Task
Reply with one number: the count of lines in the data that hold the string "none".
[Opening Record excerpts section]
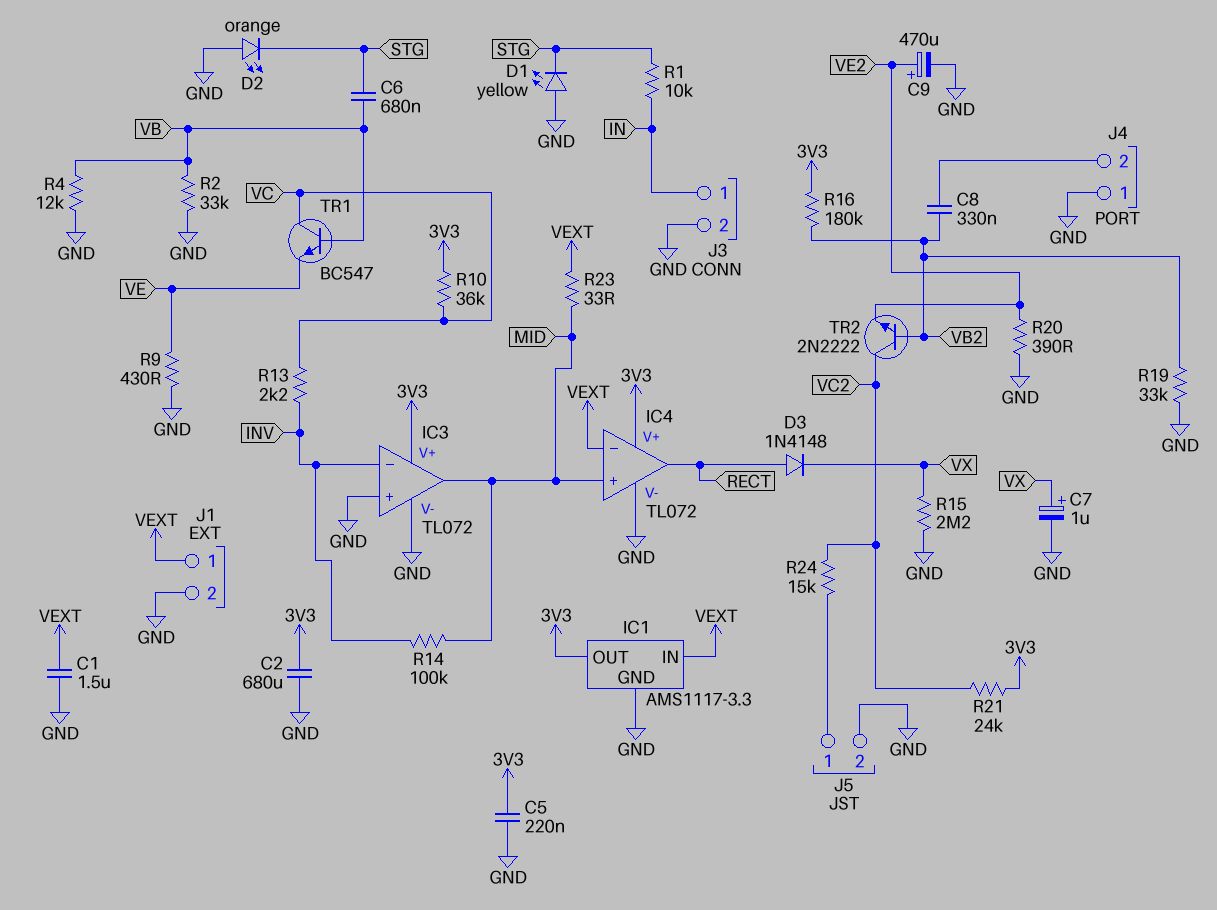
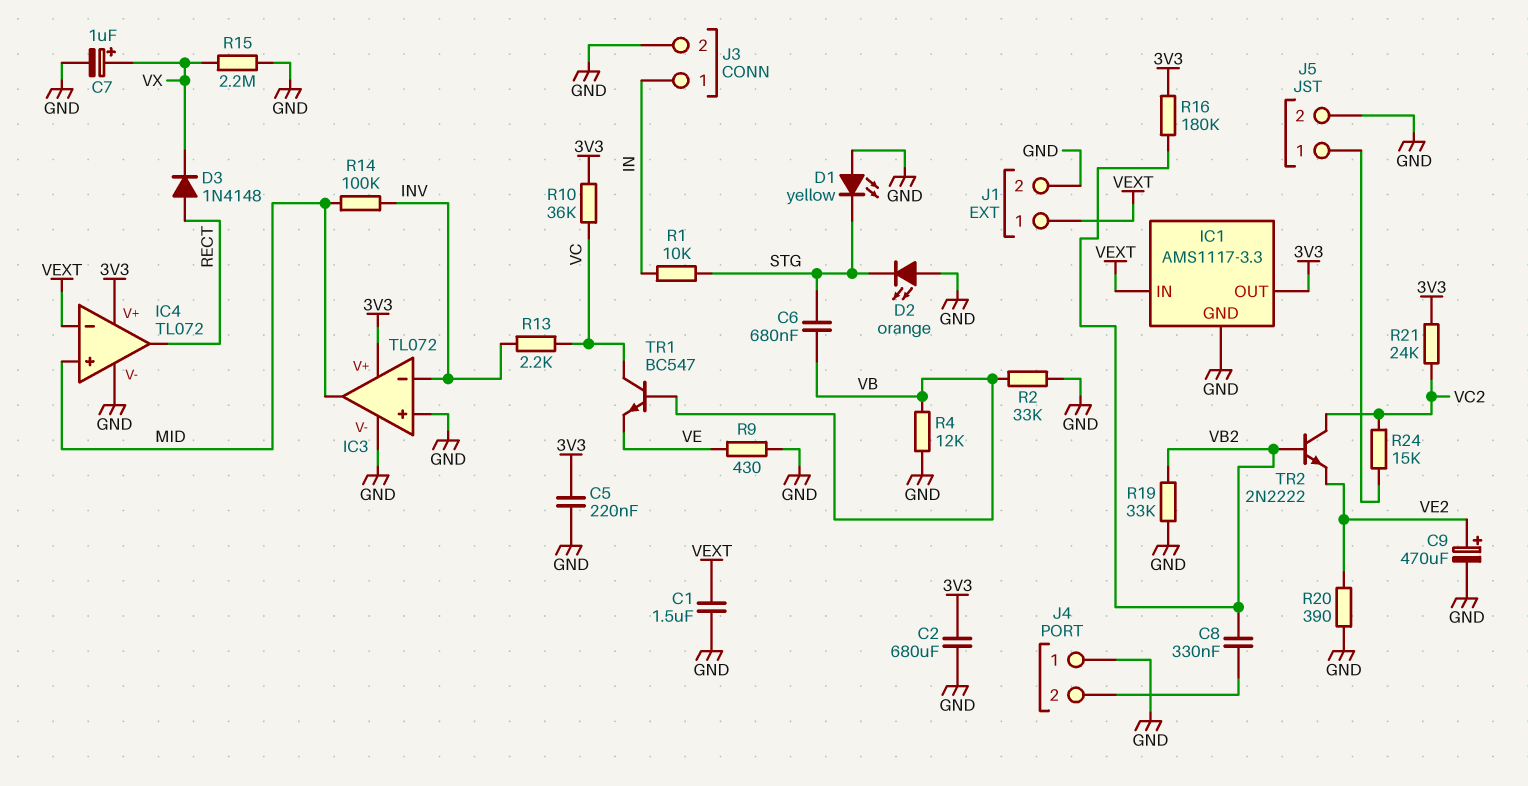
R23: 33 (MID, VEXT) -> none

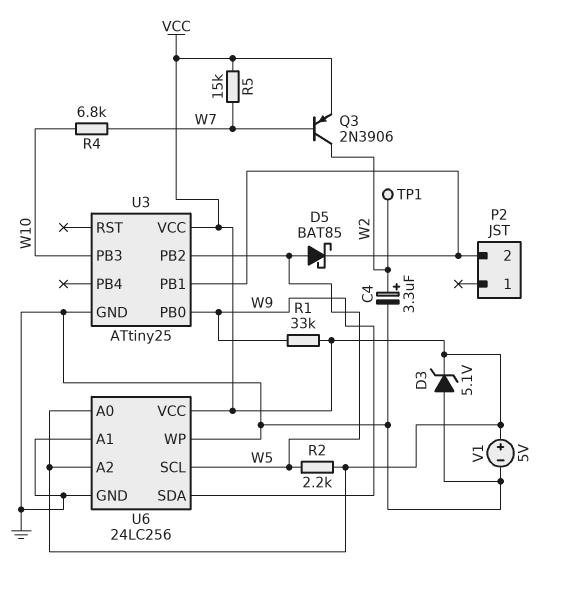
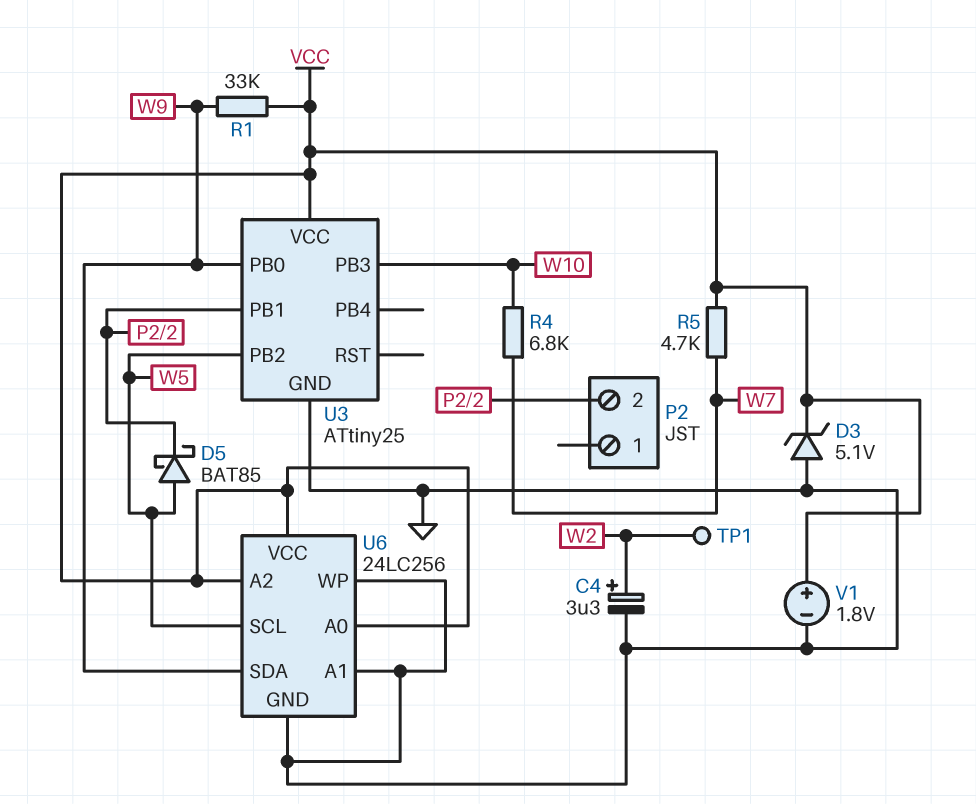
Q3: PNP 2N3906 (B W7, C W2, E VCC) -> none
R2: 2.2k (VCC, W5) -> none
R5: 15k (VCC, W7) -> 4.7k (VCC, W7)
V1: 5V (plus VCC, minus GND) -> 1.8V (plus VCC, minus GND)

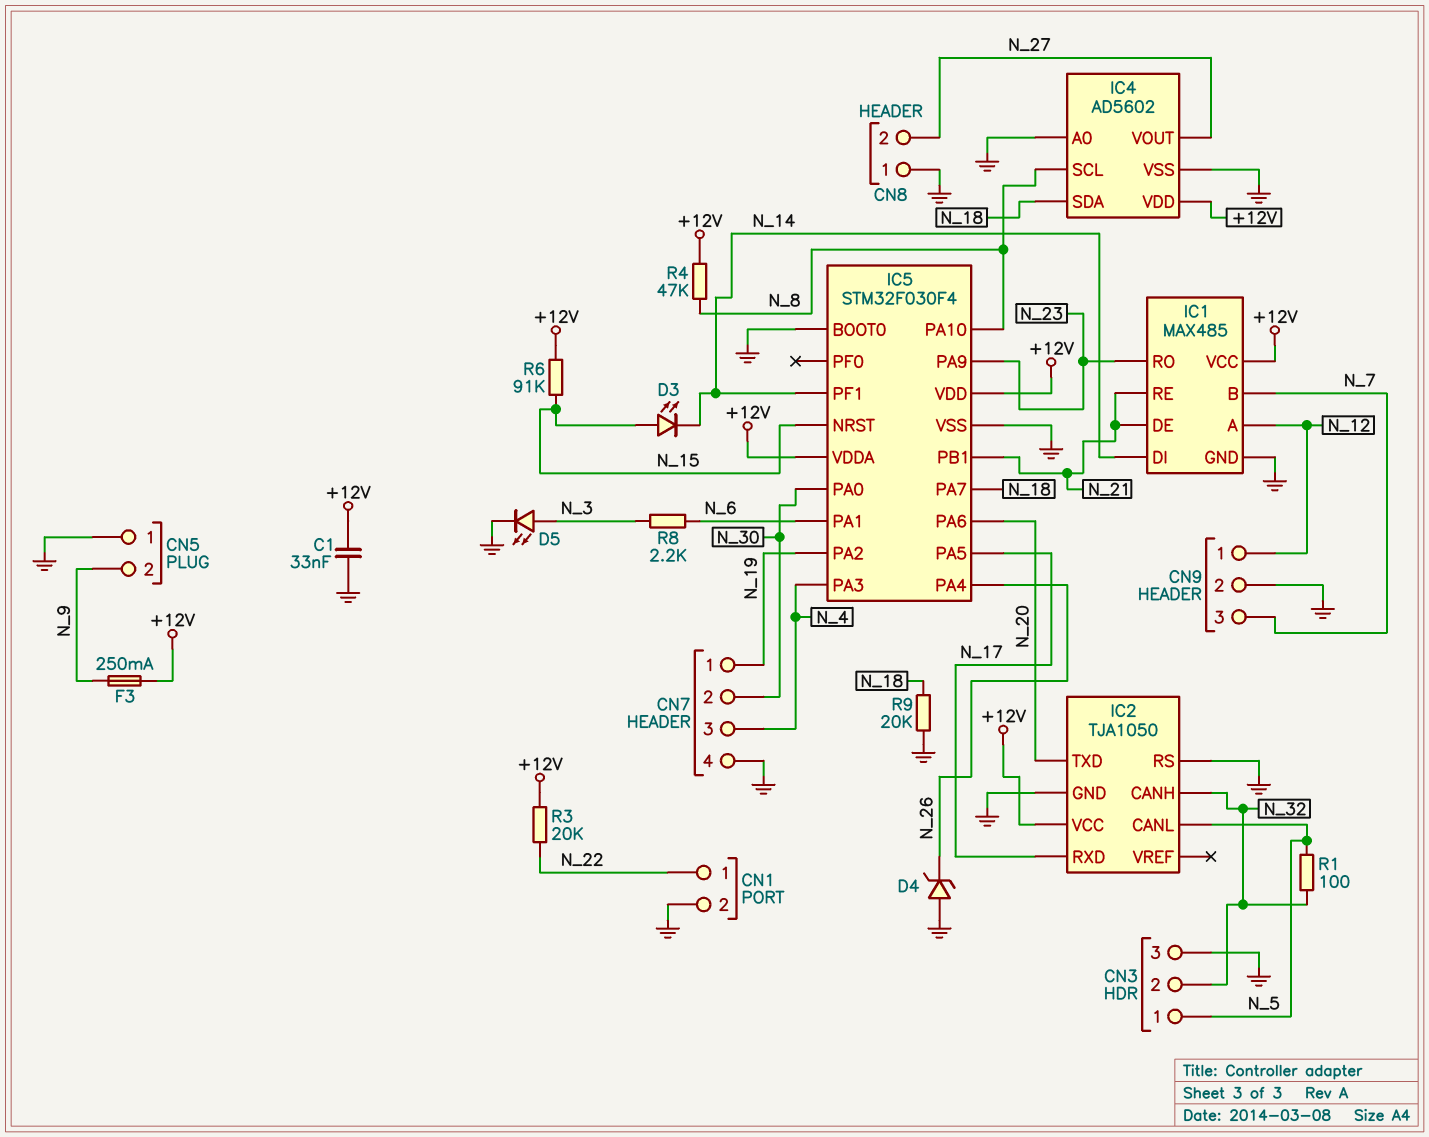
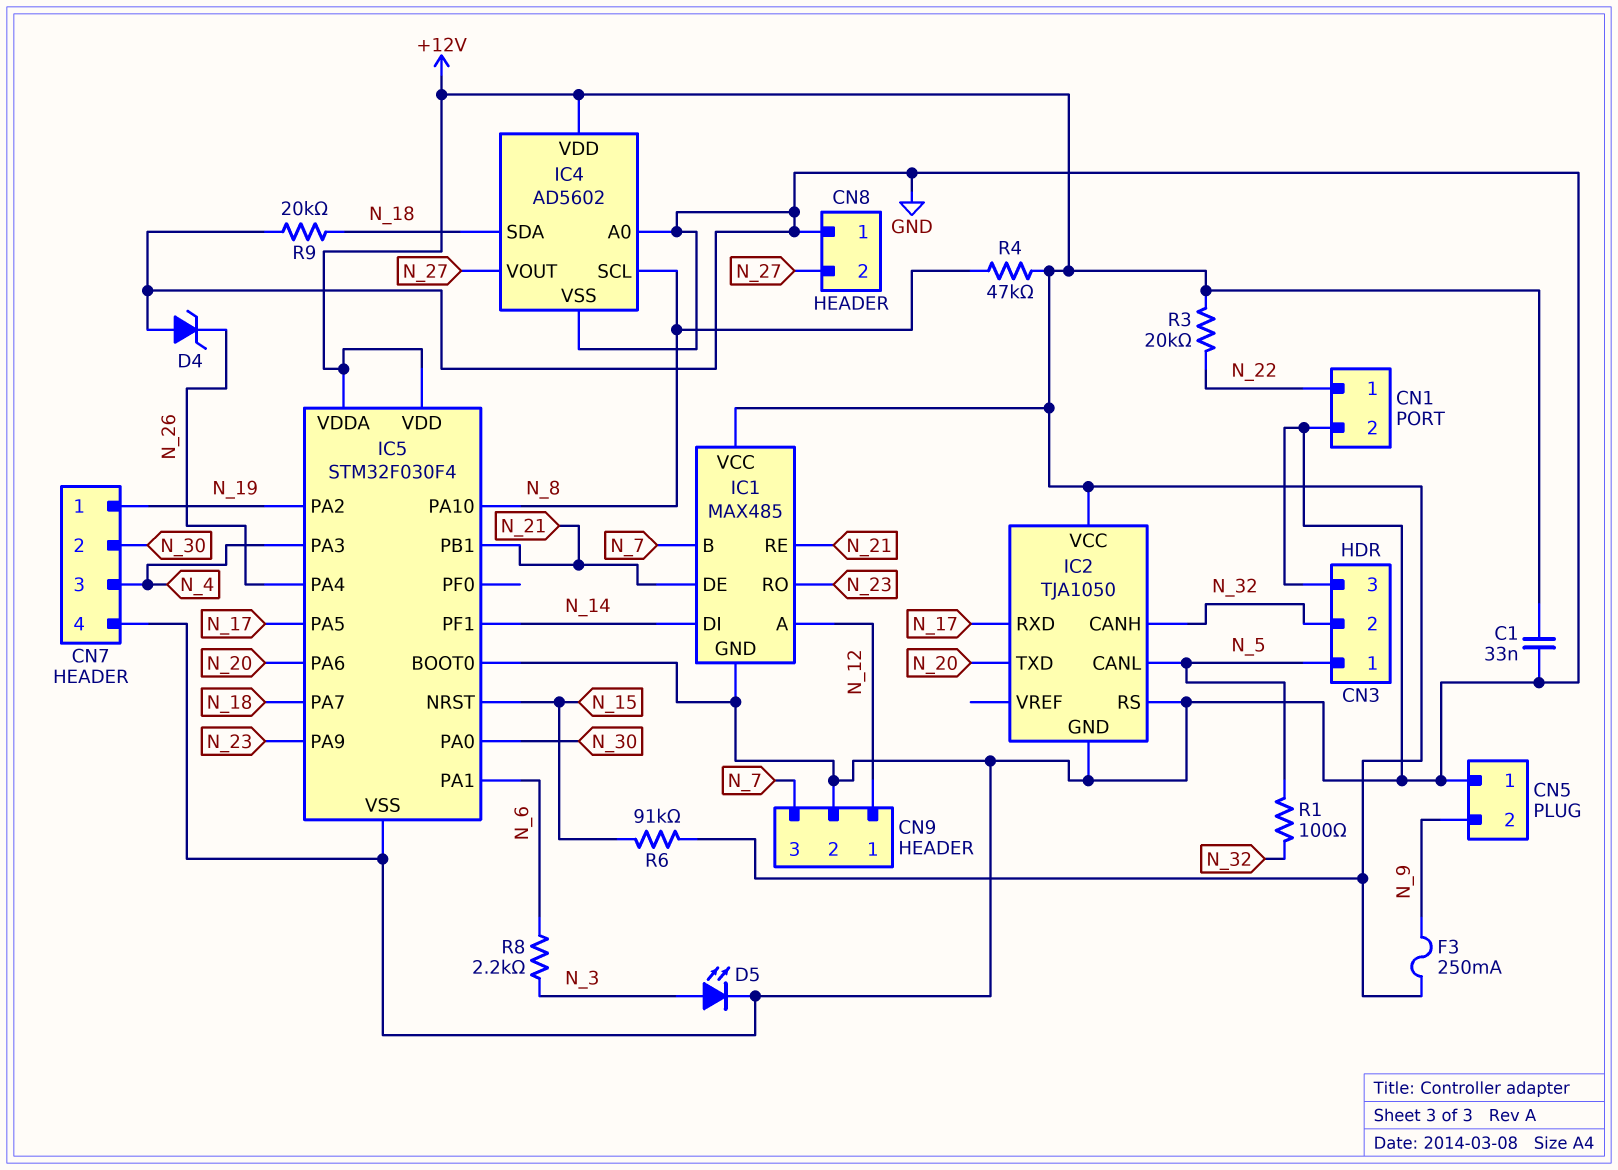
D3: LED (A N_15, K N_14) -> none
[Closing Record excerpts section]
Exercise response
4